**WHAT YOU ARE ASKED TO DO**
Reproduce the listing below exactly, minus its pictures.
(RECORDS TO USE begins)
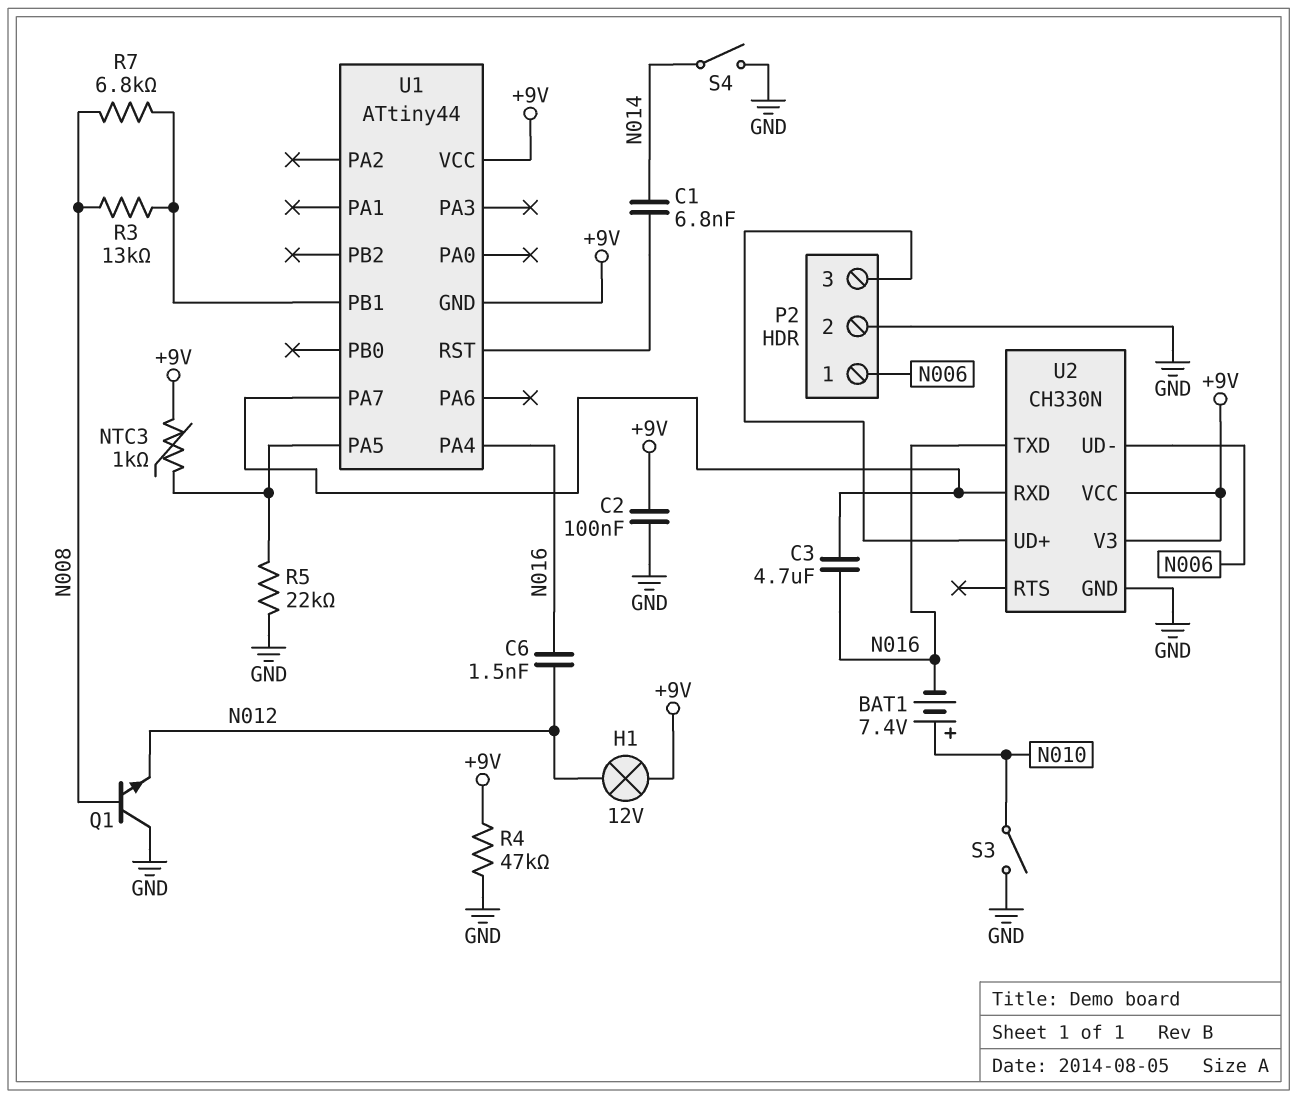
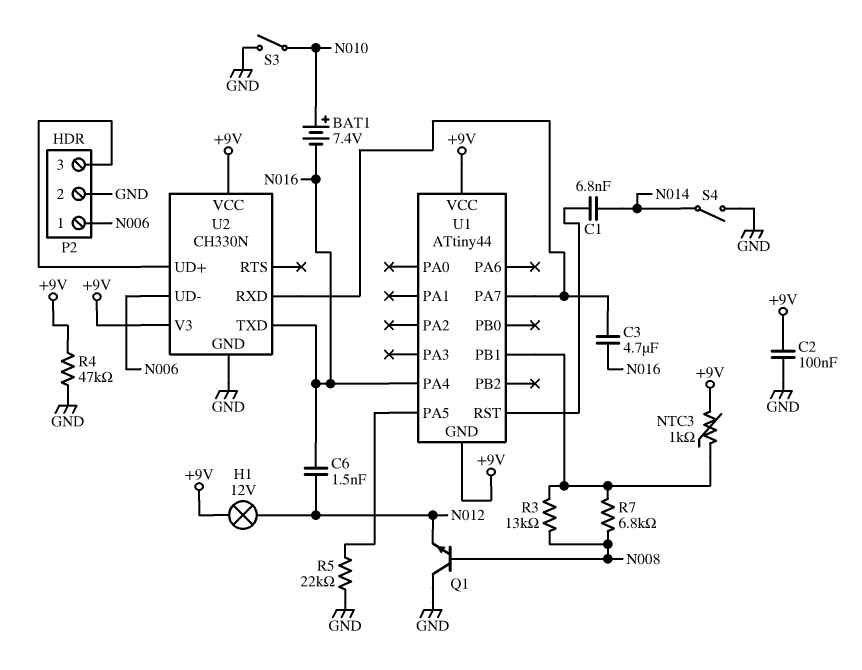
NTC3: 1k (+9V, U1/PA5) -> 1k (+9V, U1/PB1)

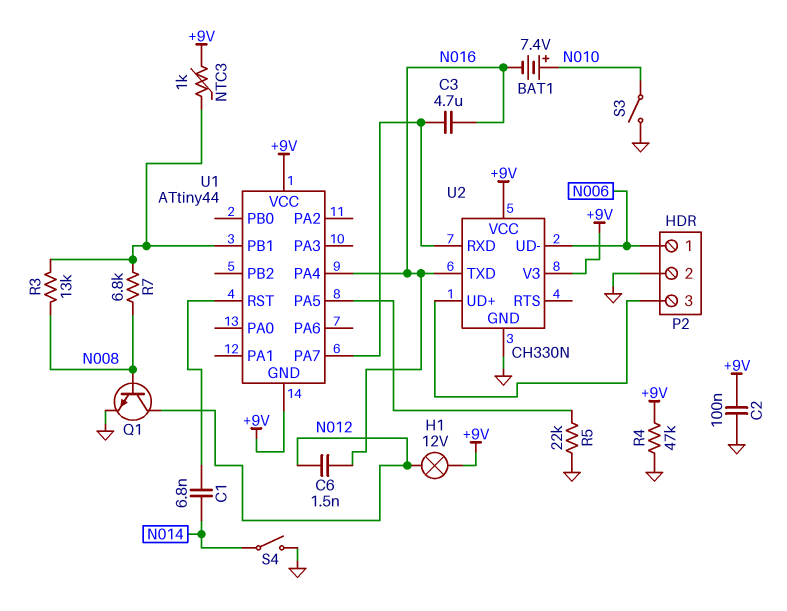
Q1: NPN (B N008, C GND, E N012) -> NPN (B N008, C N012, E GND)

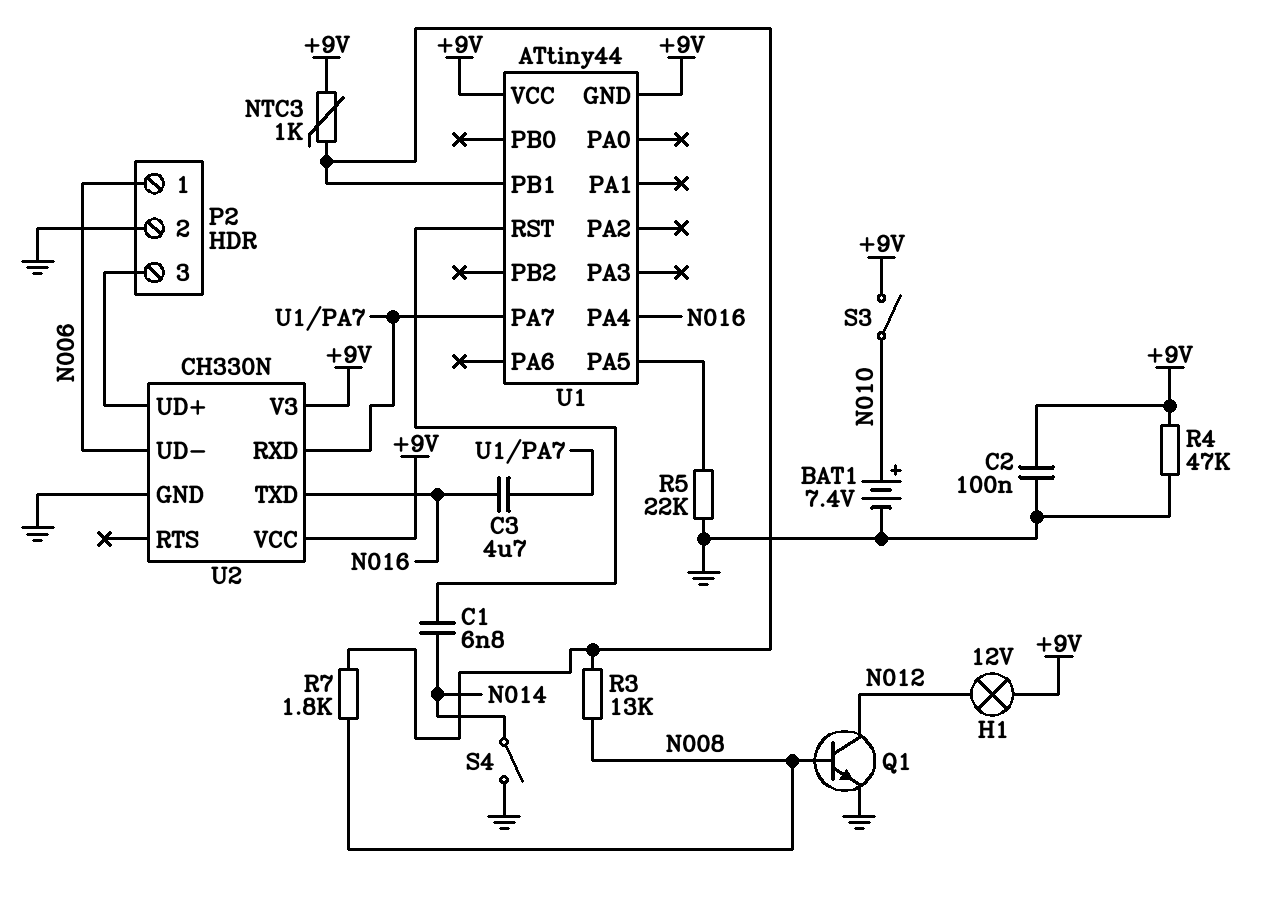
BAT1: 7.4V (plus N010, minus N016) -> 7.4V (plus N010, minus GND)
C6: 1.5nF (N012, N016) -> none
R7: 6.8k (N008, U1/PB1) -> 1.8k (N008, U1/PB1)
S3: switch (GND, N010) -> switch (+9V, N010)

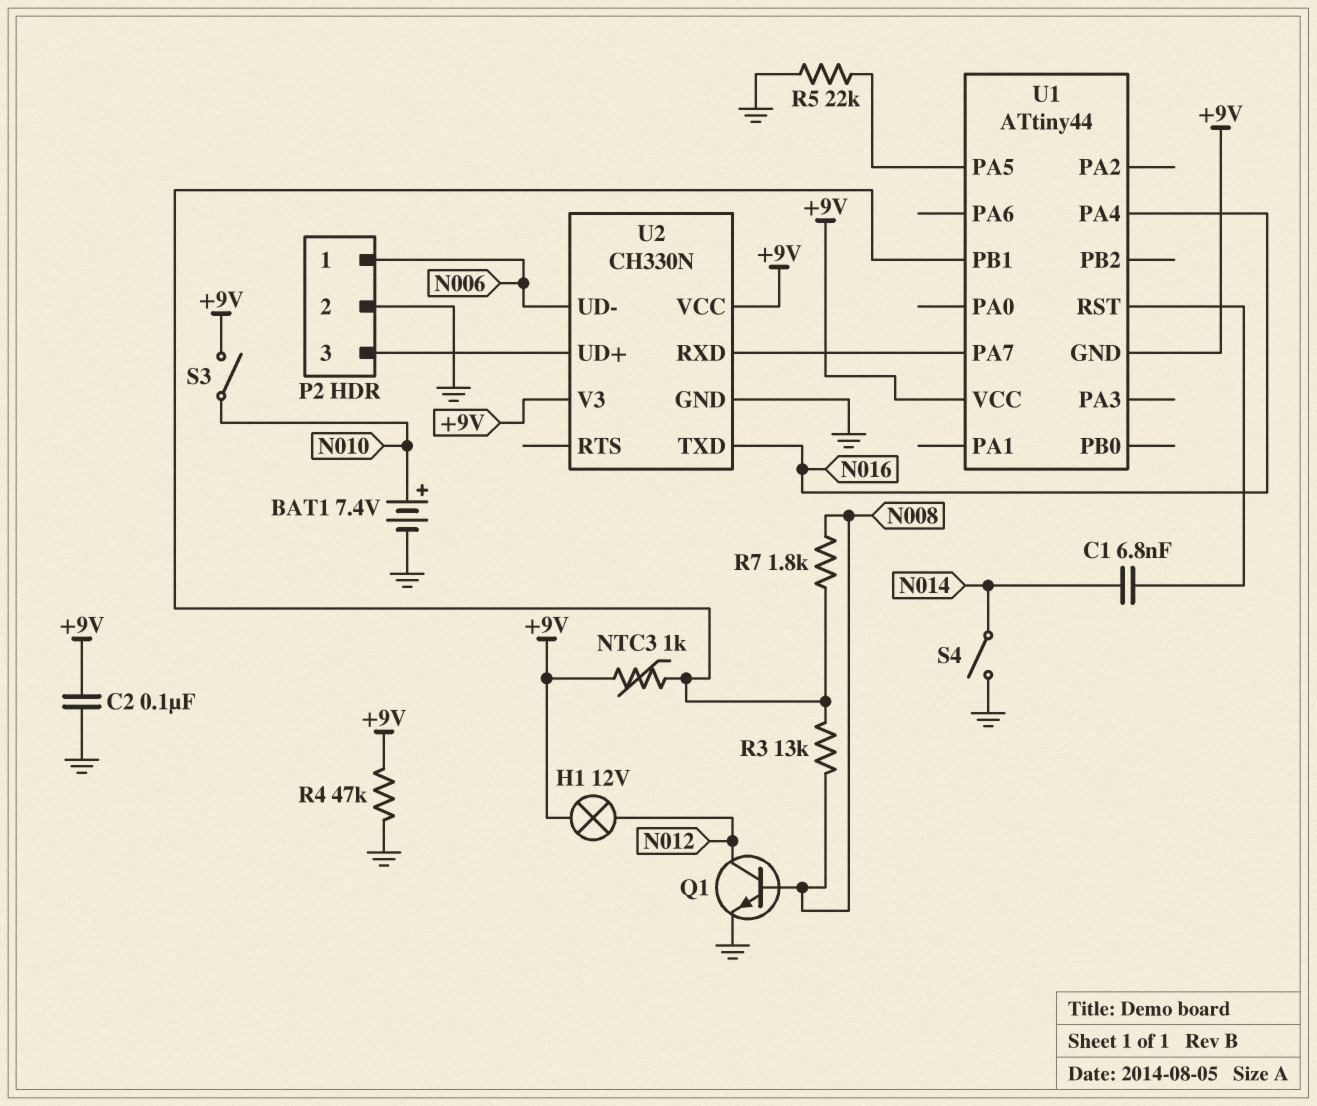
C3: 4.7uF (N016, U1/PA7) -> none

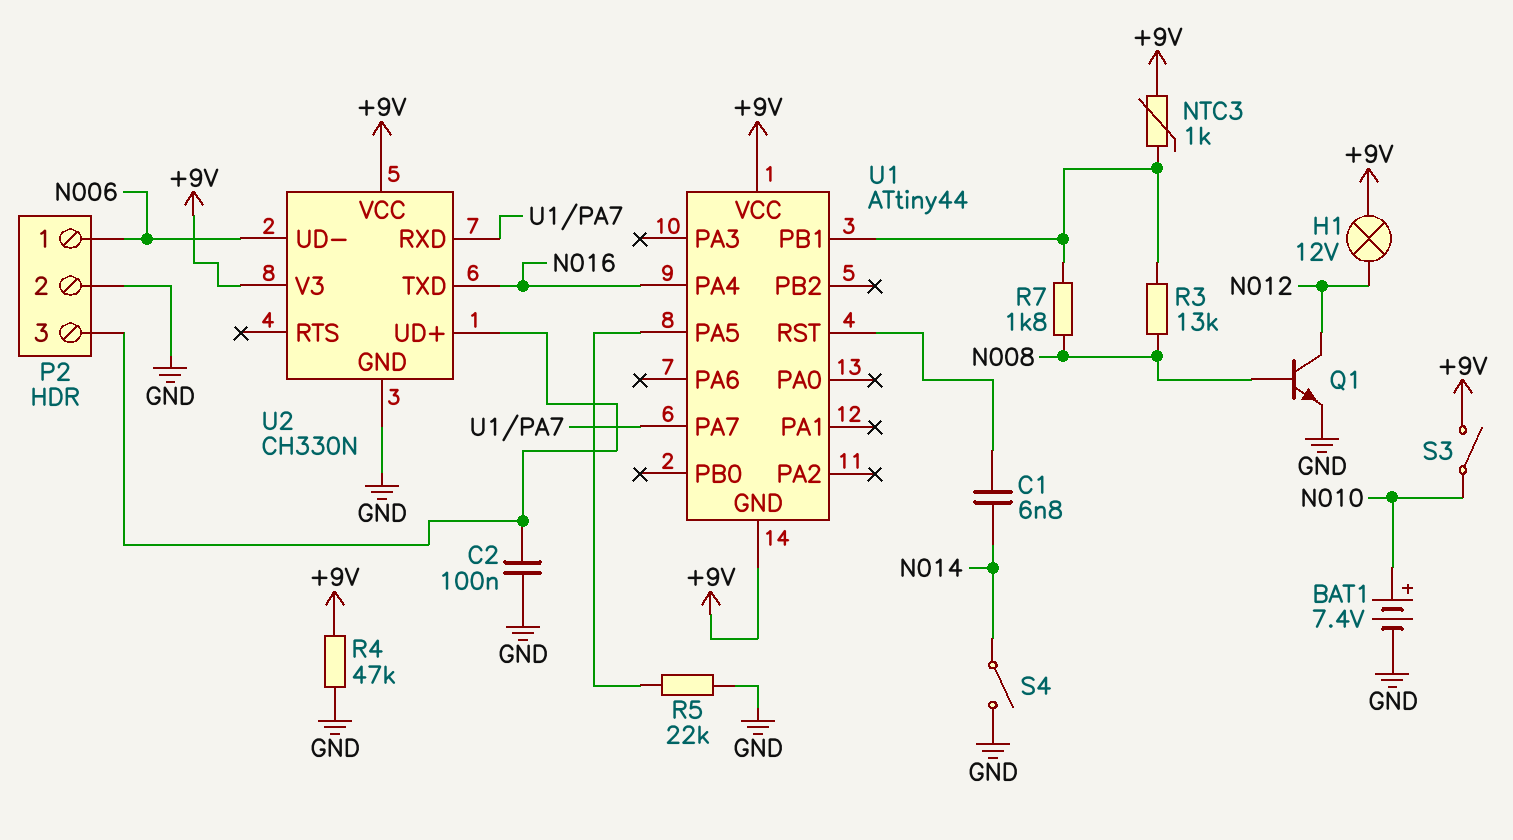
C2: 100nF (+9V, GND) -> 100nF (GND, P2/3)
(RECORDS TO USE ends)
**TASK RESULT**
NTC3: 1k (+9V, U1/PA5) -> 1k (+9V, U1/PB1)

Q1: NPN (B N008, C GND, E N012) -> NPN (B N008, C N012, E GND)

BAT1: 7.4V (plus N010, minus N016) -> 7.4V (plus N010, minus GND)
C6: 1.5nF (N012, N016) -> none
R7: 6.8k (N008, U1/PB1) -> 1.8k (N008, U1/PB1)
S3: switch (GND, N010) -> switch (+9V, N010)

C3: 4.7uF (N016, U1/PA7) -> none

C2: 100nF (+9V, GND) -> 100nF (GND, P2/3)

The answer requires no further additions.